▶ Short task
Pull out every line of the listing that contains the word "trapezoid", matching case exactly.

Stored records
>> START

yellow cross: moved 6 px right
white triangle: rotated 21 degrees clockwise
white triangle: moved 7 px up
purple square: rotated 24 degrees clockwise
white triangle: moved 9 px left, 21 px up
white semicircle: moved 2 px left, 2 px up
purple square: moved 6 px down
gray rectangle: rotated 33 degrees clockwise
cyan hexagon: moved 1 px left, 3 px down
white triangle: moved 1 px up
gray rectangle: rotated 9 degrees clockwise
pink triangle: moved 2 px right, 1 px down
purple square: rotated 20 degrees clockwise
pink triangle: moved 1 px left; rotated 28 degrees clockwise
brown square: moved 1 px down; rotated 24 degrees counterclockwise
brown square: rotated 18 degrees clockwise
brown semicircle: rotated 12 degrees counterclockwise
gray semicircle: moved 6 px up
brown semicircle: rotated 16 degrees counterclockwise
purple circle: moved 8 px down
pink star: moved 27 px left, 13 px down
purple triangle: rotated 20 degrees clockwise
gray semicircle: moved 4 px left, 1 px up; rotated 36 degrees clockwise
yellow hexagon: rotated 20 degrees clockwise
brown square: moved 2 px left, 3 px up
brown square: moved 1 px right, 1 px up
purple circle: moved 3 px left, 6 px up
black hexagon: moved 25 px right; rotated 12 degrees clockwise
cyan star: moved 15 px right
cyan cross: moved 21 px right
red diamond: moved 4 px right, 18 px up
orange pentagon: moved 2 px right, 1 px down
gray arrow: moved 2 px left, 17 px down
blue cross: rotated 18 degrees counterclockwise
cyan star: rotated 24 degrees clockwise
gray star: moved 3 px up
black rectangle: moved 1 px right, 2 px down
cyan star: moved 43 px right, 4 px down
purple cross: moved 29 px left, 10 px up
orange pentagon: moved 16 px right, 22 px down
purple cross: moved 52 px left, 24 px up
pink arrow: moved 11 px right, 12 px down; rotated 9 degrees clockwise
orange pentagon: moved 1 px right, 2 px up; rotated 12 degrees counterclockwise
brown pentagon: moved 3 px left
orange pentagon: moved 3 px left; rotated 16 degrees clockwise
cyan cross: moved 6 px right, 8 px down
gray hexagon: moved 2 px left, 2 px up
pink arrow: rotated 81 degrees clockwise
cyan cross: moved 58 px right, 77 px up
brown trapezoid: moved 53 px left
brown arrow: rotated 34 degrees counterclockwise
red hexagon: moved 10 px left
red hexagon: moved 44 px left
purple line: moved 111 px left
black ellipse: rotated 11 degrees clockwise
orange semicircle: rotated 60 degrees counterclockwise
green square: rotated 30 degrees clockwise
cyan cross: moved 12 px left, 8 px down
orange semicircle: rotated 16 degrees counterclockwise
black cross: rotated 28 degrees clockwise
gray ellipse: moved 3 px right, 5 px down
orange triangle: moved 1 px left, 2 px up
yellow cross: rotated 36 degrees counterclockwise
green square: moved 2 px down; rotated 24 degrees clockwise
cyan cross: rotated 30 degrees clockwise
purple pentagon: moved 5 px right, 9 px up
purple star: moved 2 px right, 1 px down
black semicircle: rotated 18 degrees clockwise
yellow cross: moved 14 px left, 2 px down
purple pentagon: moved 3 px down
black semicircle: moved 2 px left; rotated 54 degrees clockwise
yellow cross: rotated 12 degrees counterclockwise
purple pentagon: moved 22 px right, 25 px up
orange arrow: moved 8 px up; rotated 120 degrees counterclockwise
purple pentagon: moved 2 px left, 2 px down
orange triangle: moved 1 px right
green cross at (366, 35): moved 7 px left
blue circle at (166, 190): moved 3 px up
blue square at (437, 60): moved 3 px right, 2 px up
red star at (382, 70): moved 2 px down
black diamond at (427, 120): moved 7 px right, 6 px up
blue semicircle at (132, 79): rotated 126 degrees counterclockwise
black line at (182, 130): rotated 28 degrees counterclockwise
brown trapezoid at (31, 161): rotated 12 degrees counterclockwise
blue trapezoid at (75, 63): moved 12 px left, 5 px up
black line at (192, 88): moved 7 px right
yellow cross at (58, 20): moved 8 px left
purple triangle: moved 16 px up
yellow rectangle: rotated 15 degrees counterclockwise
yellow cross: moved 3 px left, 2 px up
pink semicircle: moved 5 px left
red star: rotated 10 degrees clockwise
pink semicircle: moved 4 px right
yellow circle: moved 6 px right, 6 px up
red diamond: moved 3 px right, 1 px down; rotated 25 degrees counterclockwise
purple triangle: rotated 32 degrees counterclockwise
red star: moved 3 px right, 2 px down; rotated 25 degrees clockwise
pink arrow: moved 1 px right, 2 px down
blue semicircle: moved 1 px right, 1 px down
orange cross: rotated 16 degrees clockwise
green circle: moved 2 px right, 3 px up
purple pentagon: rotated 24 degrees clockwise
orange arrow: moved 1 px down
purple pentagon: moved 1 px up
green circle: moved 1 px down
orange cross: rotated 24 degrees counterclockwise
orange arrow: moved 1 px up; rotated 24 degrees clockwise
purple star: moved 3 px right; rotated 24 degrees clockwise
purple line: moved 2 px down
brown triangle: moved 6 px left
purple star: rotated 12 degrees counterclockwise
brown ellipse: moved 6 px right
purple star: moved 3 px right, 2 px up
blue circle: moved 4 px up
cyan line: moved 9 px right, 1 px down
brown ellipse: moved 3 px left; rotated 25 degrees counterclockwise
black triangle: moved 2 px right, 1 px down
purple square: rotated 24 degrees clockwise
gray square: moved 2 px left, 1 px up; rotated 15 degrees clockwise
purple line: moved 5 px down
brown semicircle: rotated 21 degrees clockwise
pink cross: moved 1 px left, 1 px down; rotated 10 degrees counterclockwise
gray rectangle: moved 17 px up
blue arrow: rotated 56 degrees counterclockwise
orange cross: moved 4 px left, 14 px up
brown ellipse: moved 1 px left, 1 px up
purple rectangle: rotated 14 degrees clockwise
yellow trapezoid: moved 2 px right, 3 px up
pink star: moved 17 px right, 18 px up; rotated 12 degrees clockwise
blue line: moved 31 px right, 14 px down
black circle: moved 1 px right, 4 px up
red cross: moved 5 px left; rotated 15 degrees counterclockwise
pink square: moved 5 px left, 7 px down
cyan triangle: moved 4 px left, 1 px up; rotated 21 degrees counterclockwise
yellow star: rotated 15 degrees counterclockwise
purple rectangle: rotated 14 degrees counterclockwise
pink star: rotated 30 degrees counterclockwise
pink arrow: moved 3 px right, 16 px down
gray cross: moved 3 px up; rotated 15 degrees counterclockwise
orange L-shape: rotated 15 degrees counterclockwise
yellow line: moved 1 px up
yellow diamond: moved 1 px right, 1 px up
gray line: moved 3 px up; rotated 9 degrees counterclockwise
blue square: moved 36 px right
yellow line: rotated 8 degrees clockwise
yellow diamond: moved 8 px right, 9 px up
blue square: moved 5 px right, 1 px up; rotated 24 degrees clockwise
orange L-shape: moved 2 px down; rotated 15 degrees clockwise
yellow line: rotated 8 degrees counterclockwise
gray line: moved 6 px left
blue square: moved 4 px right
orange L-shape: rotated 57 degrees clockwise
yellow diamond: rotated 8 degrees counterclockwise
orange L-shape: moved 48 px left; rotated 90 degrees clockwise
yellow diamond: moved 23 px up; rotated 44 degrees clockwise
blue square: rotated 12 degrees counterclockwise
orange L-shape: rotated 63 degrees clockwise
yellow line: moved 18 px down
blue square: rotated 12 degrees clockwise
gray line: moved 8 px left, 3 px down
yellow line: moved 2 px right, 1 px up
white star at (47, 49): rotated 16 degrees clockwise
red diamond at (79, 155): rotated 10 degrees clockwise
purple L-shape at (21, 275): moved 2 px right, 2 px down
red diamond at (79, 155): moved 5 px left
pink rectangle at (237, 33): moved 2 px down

>> END

▶ Final result
brown trapezoid: moved 53 px left
brown trapezoid at (31, 161): rotated 12 degrees counterclockwise
blue trapezoid at (75, 63): moved 12 px left, 5 px up
yellow trapezoid: moved 2 px right, 3 px up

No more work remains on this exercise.